◆ **DIRECTIVE**:
Output only the stretch of the listing that starts at the line containing "grey stacking toy" and ends at the line containing "brown bell [479,341,521,408]", reproduced exactly with both ends.

◆ **RECORD EXCERPTS**:
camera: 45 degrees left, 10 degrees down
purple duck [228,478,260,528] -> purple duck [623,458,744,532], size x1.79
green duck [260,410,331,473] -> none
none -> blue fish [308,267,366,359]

...

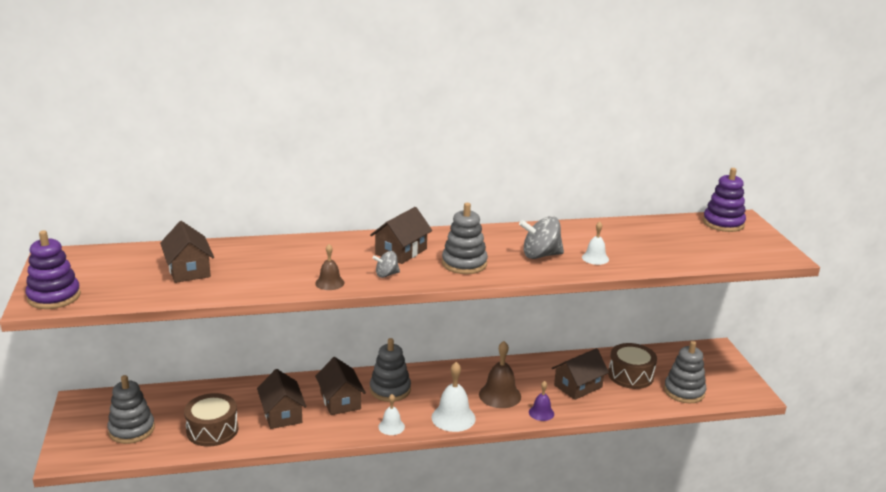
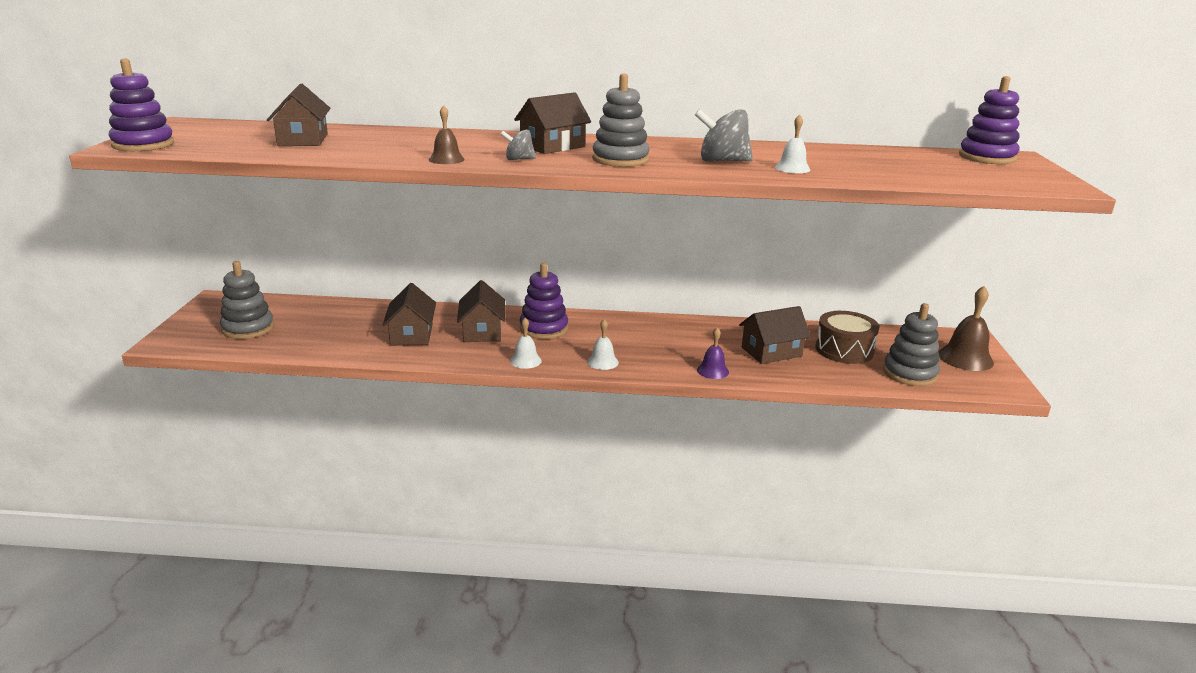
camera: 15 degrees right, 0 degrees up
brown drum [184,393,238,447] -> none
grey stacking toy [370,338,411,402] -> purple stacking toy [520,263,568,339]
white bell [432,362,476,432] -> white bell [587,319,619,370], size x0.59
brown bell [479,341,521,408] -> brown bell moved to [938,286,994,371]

◆ **YOUR RESPONSE**:
grey stacking toy [370,338,411,402] -> purple stacking toy [520,263,568,339]
white bell [432,362,476,432] -> white bell [587,319,619,370], size x0.59
brown bell [479,341,521,408] -> brown bell moved to [938,286,994,371]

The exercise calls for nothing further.